**The problem:** When counting, include every line of the data that holds "turned", then state the total alone.

**Data for this task:**
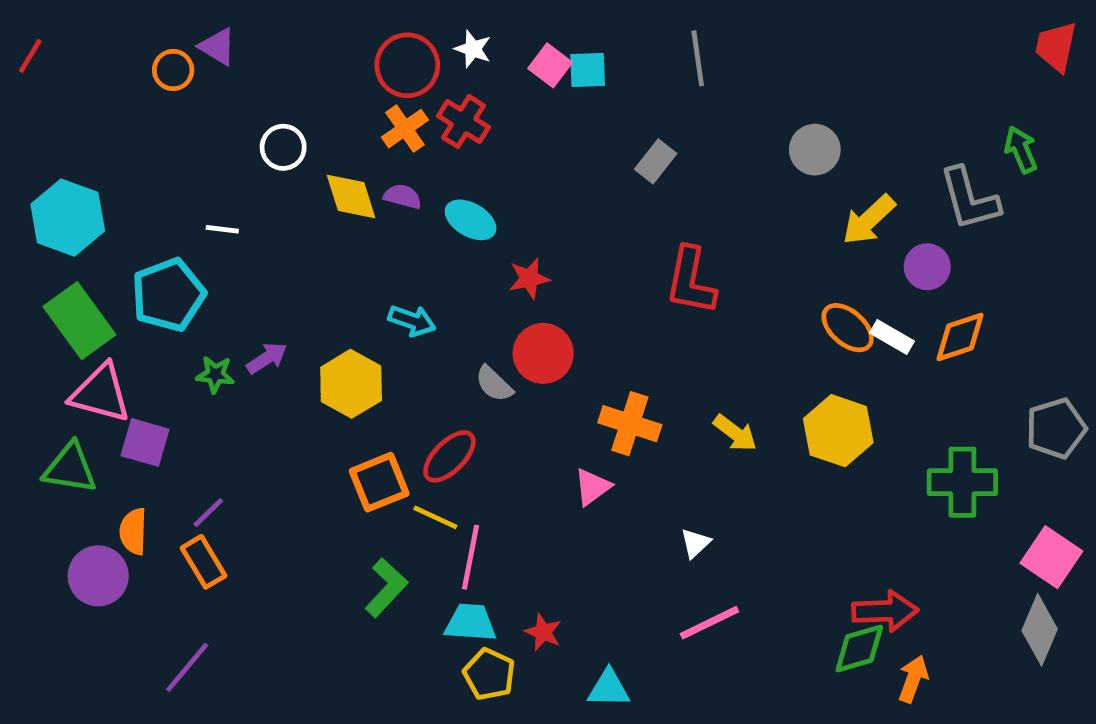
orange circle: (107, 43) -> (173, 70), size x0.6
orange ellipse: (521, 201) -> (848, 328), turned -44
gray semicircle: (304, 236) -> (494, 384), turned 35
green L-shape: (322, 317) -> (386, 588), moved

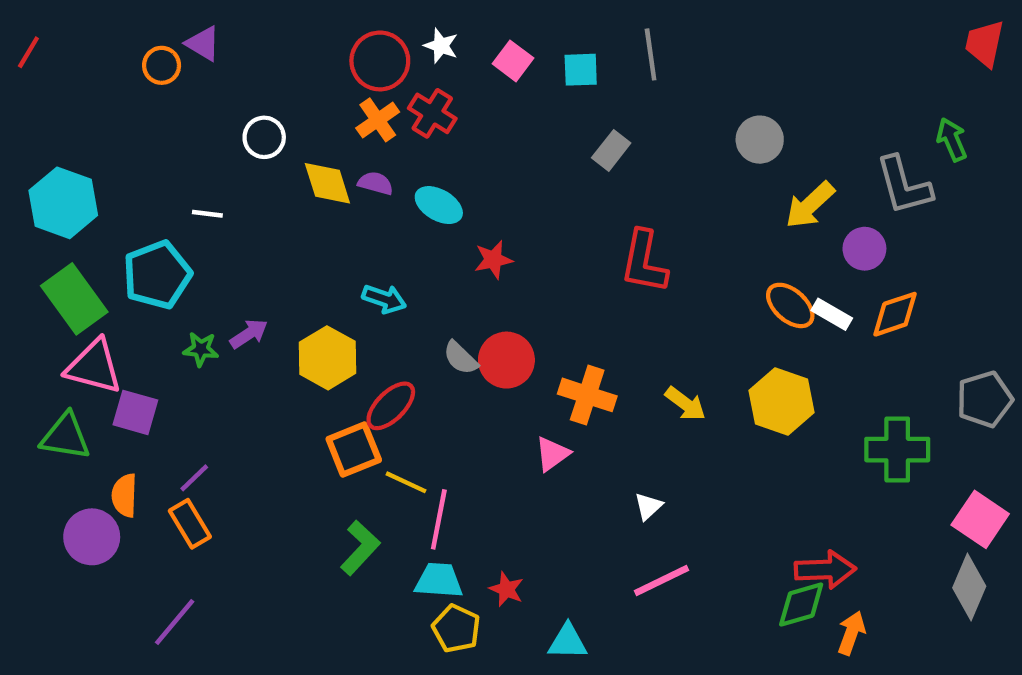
cyan square: (588, 70) -> (581, 70), moved
red circle: (543, 353) -> (506, 360), moved
red ellipse: (449, 456) -> (391, 406), moved

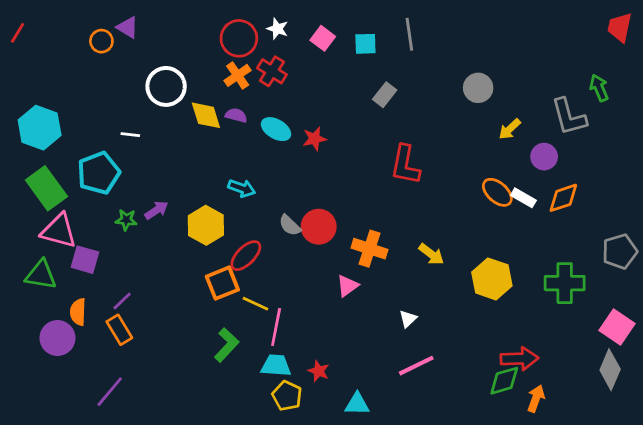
white circle: (264, 137) -> (166, 86), size x1.5
yellow arrow: (810, 205) -> (510, 129), size x0.7
red star: (493, 260) -> (315, 139), moved
yellow hexagon: (782, 402) -> (492, 279), moved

**Response to the exercise:** 2